* [What the task asks]: Type out all the records once more, exactly.

* * * * * * * * *

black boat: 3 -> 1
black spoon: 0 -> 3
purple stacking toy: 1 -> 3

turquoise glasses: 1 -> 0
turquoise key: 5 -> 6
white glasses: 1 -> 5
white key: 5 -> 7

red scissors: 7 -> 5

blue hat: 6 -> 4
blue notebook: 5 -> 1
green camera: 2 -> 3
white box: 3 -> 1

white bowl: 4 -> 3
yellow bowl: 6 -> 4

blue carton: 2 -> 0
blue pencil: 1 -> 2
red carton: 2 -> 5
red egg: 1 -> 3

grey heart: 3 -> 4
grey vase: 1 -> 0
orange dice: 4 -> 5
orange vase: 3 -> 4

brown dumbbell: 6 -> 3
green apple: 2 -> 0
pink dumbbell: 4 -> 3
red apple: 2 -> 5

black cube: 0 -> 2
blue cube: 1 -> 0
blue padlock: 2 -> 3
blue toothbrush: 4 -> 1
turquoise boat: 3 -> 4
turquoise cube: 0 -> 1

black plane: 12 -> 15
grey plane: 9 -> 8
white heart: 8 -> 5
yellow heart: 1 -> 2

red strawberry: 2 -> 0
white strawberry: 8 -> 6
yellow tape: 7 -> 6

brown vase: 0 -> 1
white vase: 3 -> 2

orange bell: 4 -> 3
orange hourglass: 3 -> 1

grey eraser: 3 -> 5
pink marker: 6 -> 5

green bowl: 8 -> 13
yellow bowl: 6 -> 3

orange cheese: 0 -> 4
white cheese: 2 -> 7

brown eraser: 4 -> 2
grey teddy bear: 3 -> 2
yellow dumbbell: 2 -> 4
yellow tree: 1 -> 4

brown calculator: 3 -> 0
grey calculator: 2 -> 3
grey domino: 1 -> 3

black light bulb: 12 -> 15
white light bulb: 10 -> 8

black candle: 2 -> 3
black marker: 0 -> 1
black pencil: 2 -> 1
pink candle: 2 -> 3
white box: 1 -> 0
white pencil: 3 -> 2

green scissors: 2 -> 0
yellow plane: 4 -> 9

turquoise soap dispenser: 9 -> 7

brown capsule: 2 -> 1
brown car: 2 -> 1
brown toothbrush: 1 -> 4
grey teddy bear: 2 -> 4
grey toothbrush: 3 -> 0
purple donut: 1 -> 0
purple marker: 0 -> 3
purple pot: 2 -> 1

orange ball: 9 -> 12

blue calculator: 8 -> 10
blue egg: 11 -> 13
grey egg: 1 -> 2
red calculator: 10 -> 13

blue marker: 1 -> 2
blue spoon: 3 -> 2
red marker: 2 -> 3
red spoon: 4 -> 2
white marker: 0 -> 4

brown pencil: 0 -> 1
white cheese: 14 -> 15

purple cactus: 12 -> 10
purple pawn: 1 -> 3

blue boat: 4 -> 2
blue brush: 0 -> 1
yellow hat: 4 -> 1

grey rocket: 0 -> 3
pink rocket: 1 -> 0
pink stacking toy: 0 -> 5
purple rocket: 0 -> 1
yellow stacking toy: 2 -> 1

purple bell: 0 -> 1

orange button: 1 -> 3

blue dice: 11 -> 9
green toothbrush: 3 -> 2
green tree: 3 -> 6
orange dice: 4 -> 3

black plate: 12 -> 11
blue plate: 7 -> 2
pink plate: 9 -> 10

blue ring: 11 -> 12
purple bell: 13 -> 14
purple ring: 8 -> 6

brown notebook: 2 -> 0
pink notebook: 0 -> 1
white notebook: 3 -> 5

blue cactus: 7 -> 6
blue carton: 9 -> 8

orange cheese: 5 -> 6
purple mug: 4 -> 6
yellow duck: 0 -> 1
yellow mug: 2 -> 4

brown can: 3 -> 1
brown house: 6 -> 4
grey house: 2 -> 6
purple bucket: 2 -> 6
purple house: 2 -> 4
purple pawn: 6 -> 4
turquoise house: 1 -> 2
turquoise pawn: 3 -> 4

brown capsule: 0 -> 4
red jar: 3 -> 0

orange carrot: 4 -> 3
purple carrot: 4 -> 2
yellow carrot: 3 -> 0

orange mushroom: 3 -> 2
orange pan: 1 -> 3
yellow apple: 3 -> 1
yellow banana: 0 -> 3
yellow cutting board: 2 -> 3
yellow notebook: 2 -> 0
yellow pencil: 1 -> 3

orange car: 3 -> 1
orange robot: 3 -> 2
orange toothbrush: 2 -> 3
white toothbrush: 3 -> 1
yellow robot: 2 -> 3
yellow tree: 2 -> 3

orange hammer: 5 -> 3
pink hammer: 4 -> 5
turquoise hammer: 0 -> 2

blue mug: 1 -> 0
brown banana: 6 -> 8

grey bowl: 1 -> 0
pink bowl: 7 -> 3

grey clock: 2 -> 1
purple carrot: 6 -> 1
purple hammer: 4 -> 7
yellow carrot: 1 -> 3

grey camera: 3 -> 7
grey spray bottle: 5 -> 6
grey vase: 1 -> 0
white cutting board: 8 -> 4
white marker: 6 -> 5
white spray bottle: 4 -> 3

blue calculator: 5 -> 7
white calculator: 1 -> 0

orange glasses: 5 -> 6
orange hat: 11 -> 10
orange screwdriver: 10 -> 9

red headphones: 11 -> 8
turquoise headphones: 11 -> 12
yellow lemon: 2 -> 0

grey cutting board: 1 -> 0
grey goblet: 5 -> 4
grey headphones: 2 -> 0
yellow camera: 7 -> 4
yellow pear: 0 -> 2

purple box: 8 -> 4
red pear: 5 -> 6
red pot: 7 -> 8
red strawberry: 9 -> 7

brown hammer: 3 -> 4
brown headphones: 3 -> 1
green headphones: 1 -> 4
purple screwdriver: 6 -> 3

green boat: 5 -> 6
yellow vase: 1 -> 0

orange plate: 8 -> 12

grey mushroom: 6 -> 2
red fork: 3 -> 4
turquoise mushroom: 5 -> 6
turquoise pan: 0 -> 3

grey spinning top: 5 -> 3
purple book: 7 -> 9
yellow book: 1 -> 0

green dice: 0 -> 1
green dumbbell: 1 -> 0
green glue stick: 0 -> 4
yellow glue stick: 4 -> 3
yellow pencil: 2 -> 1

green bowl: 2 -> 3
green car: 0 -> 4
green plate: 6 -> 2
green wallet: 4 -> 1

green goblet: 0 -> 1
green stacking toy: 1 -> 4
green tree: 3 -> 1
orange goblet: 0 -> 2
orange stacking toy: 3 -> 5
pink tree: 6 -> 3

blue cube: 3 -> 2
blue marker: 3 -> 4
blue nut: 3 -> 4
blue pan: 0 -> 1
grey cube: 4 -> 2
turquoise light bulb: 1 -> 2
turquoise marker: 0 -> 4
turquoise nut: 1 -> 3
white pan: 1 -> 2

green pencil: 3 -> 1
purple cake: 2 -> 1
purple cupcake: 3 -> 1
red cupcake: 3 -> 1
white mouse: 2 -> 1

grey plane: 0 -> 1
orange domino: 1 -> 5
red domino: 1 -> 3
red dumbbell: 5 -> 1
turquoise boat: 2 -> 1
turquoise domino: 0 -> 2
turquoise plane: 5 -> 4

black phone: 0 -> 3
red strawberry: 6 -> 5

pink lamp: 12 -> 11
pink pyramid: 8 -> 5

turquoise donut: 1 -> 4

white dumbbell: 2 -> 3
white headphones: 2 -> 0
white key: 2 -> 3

* * * * * * * * *

* [Result]:
black boat: 3 -> 1
black spoon: 0 -> 3
purple stacking toy: 1 -> 3

turquoise glasses: 1 -> 0
turquoise key: 5 -> 6
white glasses: 1 -> 5
white key: 5 -> 7

red scissors: 7 -> 5

blue hat: 6 -> 4
blue notebook: 5 -> 1
green camera: 2 -> 3
white box: 3 -> 1

white bowl: 4 -> 3
yellow bowl: 6 -> 4

blue carton: 2 -> 0
blue pencil: 1 -> 2
red carton: 2 -> 5
red egg: 1 -> 3

grey heart: 3 -> 4
grey vase: 1 -> 0
orange dice: 4 -> 5
orange vase: 3 -> 4

brown dumbbell: 6 -> 3
green apple: 2 -> 0
pink dumbbell: 4 -> 3
red apple: 2 -> 5

black cube: 0 -> 2
blue cube: 1 -> 0
blue padlock: 2 -> 3
blue toothbrush: 4 -> 1
turquoise boat: 3 -> 4
turquoise cube: 0 -> 1

black plane: 12 -> 15
grey plane: 9 -> 8
white heart: 8 -> 5
yellow heart: 1 -> 2

red strawberry: 2 -> 0
white strawberry: 8 -> 6
yellow tape: 7 -> 6

brown vase: 0 -> 1
white vase: 3 -> 2

orange bell: 4 -> 3
orange hourglass: 3 -> 1

grey eraser: 3 -> 5
pink marker: 6 -> 5

green bowl: 8 -> 13
yellow bowl: 6 -> 3

orange cheese: 0 -> 4
white cheese: 2 -> 7

brown eraser: 4 -> 2
grey teddy bear: 3 -> 2
yellow dumbbell: 2 -> 4
yellow tree: 1 -> 4

brown calculator: 3 -> 0
grey calculator: 2 -> 3
grey domino: 1 -> 3

black light bulb: 12 -> 15
white light bulb: 10 -> 8

black candle: 2 -> 3
black marker: 0 -> 1
black pencil: 2 -> 1
pink candle: 2 -> 3
white box: 1 -> 0
white pencil: 3 -> 2

green scissors: 2 -> 0
yellow plane: 4 -> 9

turquoise soap dispenser: 9 -> 7

brown capsule: 2 -> 1
brown car: 2 -> 1
brown toothbrush: 1 -> 4
grey teddy bear: 2 -> 4
grey toothbrush: 3 -> 0
purple donut: 1 -> 0
purple marker: 0 -> 3
purple pot: 2 -> 1

orange ball: 9 -> 12

blue calculator: 8 -> 10
blue egg: 11 -> 13
grey egg: 1 -> 2
red calculator: 10 -> 13

blue marker: 1 -> 2
blue spoon: 3 -> 2
red marker: 2 -> 3
red spoon: 4 -> 2
white marker: 0 -> 4

brown pencil: 0 -> 1
white cheese: 14 -> 15

purple cactus: 12 -> 10
purple pawn: 1 -> 3

blue boat: 4 -> 2
blue brush: 0 -> 1
yellow hat: 4 -> 1

grey rocket: 0 -> 3
pink rocket: 1 -> 0
pink stacking toy: 0 -> 5
purple rocket: 0 -> 1
yellow stacking toy: 2 -> 1

purple bell: 0 -> 1

orange button: 1 -> 3

blue dice: 11 -> 9
green toothbrush: 3 -> 2
green tree: 3 -> 6
orange dice: 4 -> 3

black plate: 12 -> 11
blue plate: 7 -> 2
pink plate: 9 -> 10

blue ring: 11 -> 12
purple bell: 13 -> 14
purple ring: 8 -> 6

brown notebook: 2 -> 0
pink notebook: 0 -> 1
white notebook: 3 -> 5

blue cactus: 7 -> 6
blue carton: 9 -> 8

orange cheese: 5 -> 6
purple mug: 4 -> 6
yellow duck: 0 -> 1
yellow mug: 2 -> 4

brown can: 3 -> 1
brown house: 6 -> 4
grey house: 2 -> 6
purple bucket: 2 -> 6
purple house: 2 -> 4
purple pawn: 6 -> 4
turquoise house: 1 -> 2
turquoise pawn: 3 -> 4

brown capsule: 0 -> 4
red jar: 3 -> 0

orange carrot: 4 -> 3
purple carrot: 4 -> 2
yellow carrot: 3 -> 0

orange mushroom: 3 -> 2
orange pan: 1 -> 3
yellow apple: 3 -> 1
yellow banana: 0 -> 3
yellow cutting board: 2 -> 3
yellow notebook: 2 -> 0
yellow pencil: 1 -> 3

orange car: 3 -> 1
orange robot: 3 -> 2
orange toothbrush: 2 -> 3
white toothbrush: 3 -> 1
yellow robot: 2 -> 3
yellow tree: 2 -> 3

orange hammer: 5 -> 3
pink hammer: 4 -> 5
turquoise hammer: 0 -> 2

blue mug: 1 -> 0
brown banana: 6 -> 8

grey bowl: 1 -> 0
pink bowl: 7 -> 3

grey clock: 2 -> 1
purple carrot: 6 -> 1
purple hammer: 4 -> 7
yellow carrot: 1 -> 3

grey camera: 3 -> 7
grey spray bottle: 5 -> 6
grey vase: 1 -> 0
white cutting board: 8 -> 4
white marker: 6 -> 5
white spray bottle: 4 -> 3

blue calculator: 5 -> 7
white calculator: 1 -> 0

orange glasses: 5 -> 6
orange hat: 11 -> 10
orange screwdriver: 10 -> 9

red headphones: 11 -> 8
turquoise headphones: 11 -> 12
yellow lemon: 2 -> 0

grey cutting board: 1 -> 0
grey goblet: 5 -> 4
grey headphones: 2 -> 0
yellow camera: 7 -> 4
yellow pear: 0 -> 2

purple box: 8 -> 4
red pear: 5 -> 6
red pot: 7 -> 8
red strawberry: 9 -> 7

brown hammer: 3 -> 4
brown headphones: 3 -> 1
green headphones: 1 -> 4
purple screwdriver: 6 -> 3

green boat: 5 -> 6
yellow vase: 1 -> 0

orange plate: 8 -> 12

grey mushroom: 6 -> 2
red fork: 3 -> 4
turquoise mushroom: 5 -> 6
turquoise pan: 0 -> 3

grey spinning top: 5 -> 3
purple book: 7 -> 9
yellow book: 1 -> 0

green dice: 0 -> 1
green dumbbell: 1 -> 0
green glue stick: 0 -> 4
yellow glue stick: 4 -> 3
yellow pencil: 2 -> 1

green bowl: 2 -> 3
green car: 0 -> 4
green plate: 6 -> 2
green wallet: 4 -> 1

green goblet: 0 -> 1
green stacking toy: 1 -> 4
green tree: 3 -> 1
orange goblet: 0 -> 2
orange stacking toy: 3 -> 5
pink tree: 6 -> 3

blue cube: 3 -> 2
blue marker: 3 -> 4
blue nut: 3 -> 4
blue pan: 0 -> 1
grey cube: 4 -> 2
turquoise light bulb: 1 -> 2
turquoise marker: 0 -> 4
turquoise nut: 1 -> 3
white pan: 1 -> 2

green pencil: 3 -> 1
purple cake: 2 -> 1
purple cupcake: 3 -> 1
red cupcake: 3 -> 1
white mouse: 2 -> 1

grey plane: 0 -> 1
orange domino: 1 -> 5
red domino: 1 -> 3
red dumbbell: 5 -> 1
turquoise boat: 2 -> 1
turquoise domino: 0 -> 2
turquoise plane: 5 -> 4

black phone: 0 -> 3
red strawberry: 6 -> 5

pink lamp: 12 -> 11
pink pyramid: 8 -> 5

turquoise donut: 1 -> 4

white dumbbell: 2 -> 3
white headphones: 2 -> 0
white key: 2 -> 3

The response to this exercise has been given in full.